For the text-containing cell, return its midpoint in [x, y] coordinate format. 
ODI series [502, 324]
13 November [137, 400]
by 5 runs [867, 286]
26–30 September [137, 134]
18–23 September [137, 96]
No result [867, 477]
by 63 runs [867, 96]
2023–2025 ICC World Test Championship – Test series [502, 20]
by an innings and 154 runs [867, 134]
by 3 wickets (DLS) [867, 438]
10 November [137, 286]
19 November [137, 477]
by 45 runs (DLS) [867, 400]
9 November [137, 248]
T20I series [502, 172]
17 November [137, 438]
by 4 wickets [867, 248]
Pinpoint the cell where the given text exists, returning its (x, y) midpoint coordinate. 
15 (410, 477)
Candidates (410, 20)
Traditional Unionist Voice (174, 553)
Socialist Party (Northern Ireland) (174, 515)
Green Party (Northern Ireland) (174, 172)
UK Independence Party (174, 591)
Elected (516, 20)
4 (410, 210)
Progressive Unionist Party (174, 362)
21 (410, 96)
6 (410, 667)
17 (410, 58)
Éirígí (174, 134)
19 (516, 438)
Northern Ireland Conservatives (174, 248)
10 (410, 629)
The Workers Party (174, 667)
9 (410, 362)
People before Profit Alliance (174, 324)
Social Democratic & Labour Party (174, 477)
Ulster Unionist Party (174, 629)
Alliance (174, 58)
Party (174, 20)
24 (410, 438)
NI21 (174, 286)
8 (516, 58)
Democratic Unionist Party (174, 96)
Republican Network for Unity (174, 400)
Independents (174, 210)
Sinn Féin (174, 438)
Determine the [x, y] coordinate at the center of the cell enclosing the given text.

• Task goal:
Transcribe every line of the records above, character for character, including the coordinates.

• Completed task:
For the text-containing cell, return its midpoint in [x, y] coordinate format. 
ODI series [502, 324]
13 November [137, 400]
by 5 runs [867, 286]
26–30 September [137, 134]
18–23 September [137, 96]
No result [867, 477]
by 63 runs [867, 96]
2023–2025 ICC World Test Championship – Test series [502, 20]
by an innings and 154 runs [867, 134]
by 3 wickets (DLS) [867, 438]
10 November [137, 286]
19 November [137, 477]
by 45 runs (DLS) [867, 400]
9 November [137, 248]
T20I series [502, 172]
17 November [137, 438]
by 4 wickets [867, 248]
Pinpoint the cell where the given text exists, returning its (x, y) midpoint coordinate. 
15 (410, 477)
Candidates (410, 20)
Traditional Unionist Voice (174, 553)
Socialist Party (Northern Ireland) (174, 515)
Green Party (Northern Ireland) (174, 172)
UK Independence Party (174, 591)
Elected (516, 20)
4 (410, 210)
Progressive Unionist Party (174, 362)
21 (410, 96)
6 (410, 667)
17 (410, 58)
Éirígí (174, 134)
19 (516, 438)
Northern Ireland Conservatives (174, 248)
10 (410, 629)
The Workers Party (174, 667)
9 (410, 362)
People before Profit Alliance (174, 324)
Social Democratic & Labour Party (174, 477)
Ulster Unionist Party (174, 629)
Alliance (174, 58)
Party (174, 20)
24 (410, 438)
NI21 (174, 286)
8 (516, 58)
Democratic Unionist Party (174, 96)
Republican Network for Unity (174, 400)
Independents (174, 210)
Sinn Féin (174, 438)
Determine the [x, y] coordinate at the center of the cell enclosing the given text.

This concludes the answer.